§ RECORDED DATA:
§

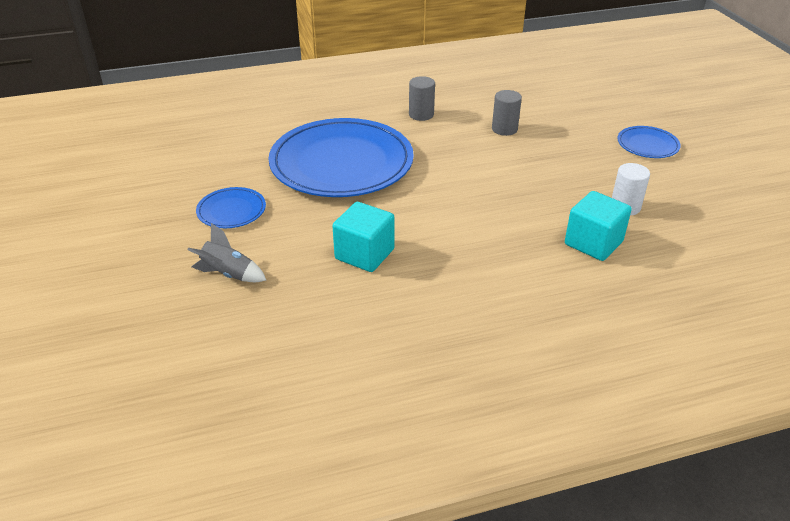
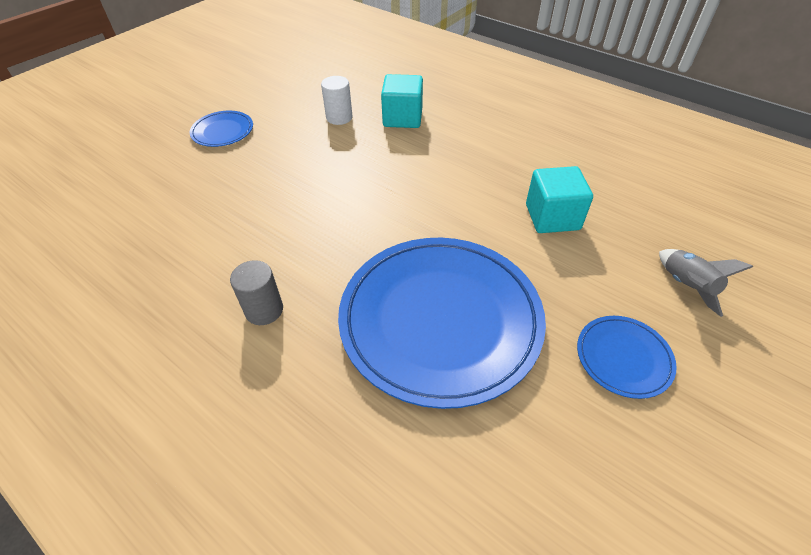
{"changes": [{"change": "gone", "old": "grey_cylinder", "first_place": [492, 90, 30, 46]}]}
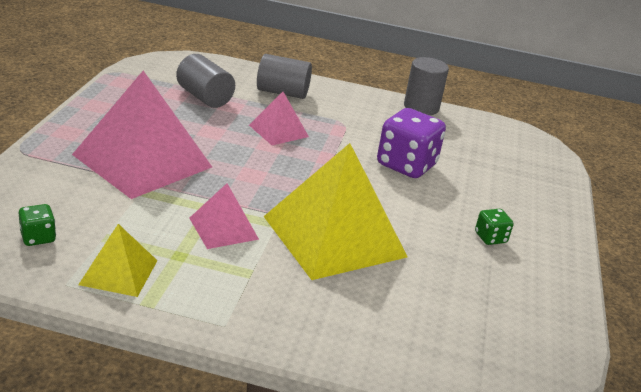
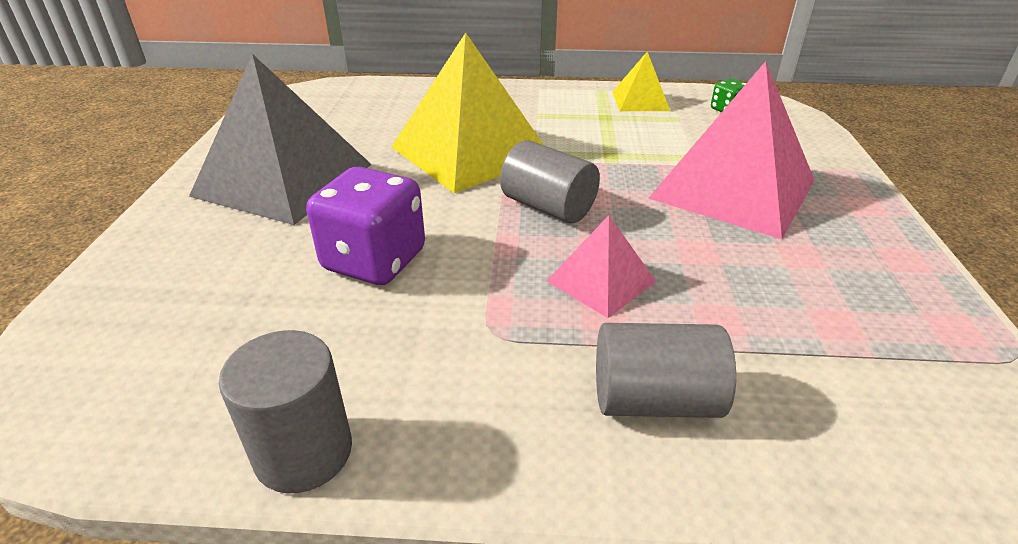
{"changes": [{"change": "shifted", "old": "grey_cylinder", "first_place": [176, 54, 59, 54], "second_place": [500, 140, 100, 83]}, {"change": "gone", "old": "pink_pyramid", "first_place": [189, 183, 70, 66]}, {"change": "swapped", "old": "green_dice", "new": "grey_pyramid", "first_place": [475, 209, 39, 36], "second_place": [189, 54, 183, 171]}]}
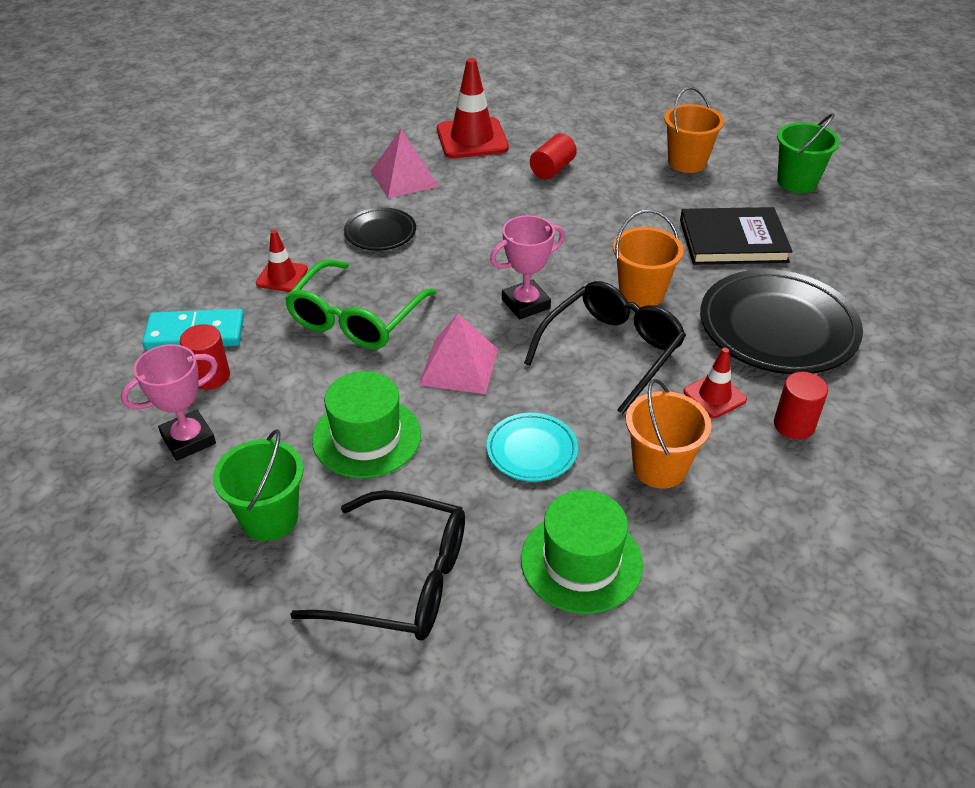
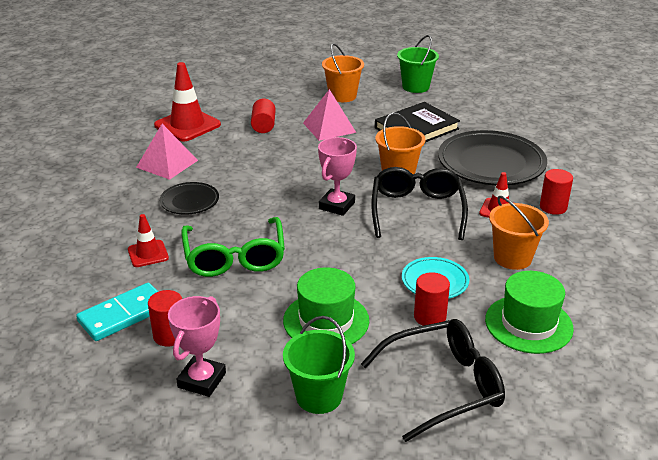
{"changes": [{"change": "shifted", "old": "pink_pyramid", "first_place": [419, 313, 79, 81], "second_place": [303, 89, 53, 52]}, {"change": "new", "new": "red_cylinder", "second_place": [414, 272, 36, 54]}]}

§

§ DIRECTIONS:
Lines with the word "gone": copy each one from the data above.

§ SOLUTION TO THIS EXERCISE:
{"changes": [{"change": "gone", "old": "grey_cylinder", "first_place": [492, 90, 30, 46]}]}
{"changes": [{"change": "shifted", "old": "grey_cylinder", "first_place": [176, 54, 59, 54], "second_place": [500, 140, 100, 83]}, {"change": "gone", "old": "pink_pyramid", "first_place": [189, 183, 70, 66]}, {"change": "swapped", "old": "green_dice", "new": "grey_pyramid", "first_place": [475, 209, 39, 36], "second_place": [189, 54, 183, 171]}]}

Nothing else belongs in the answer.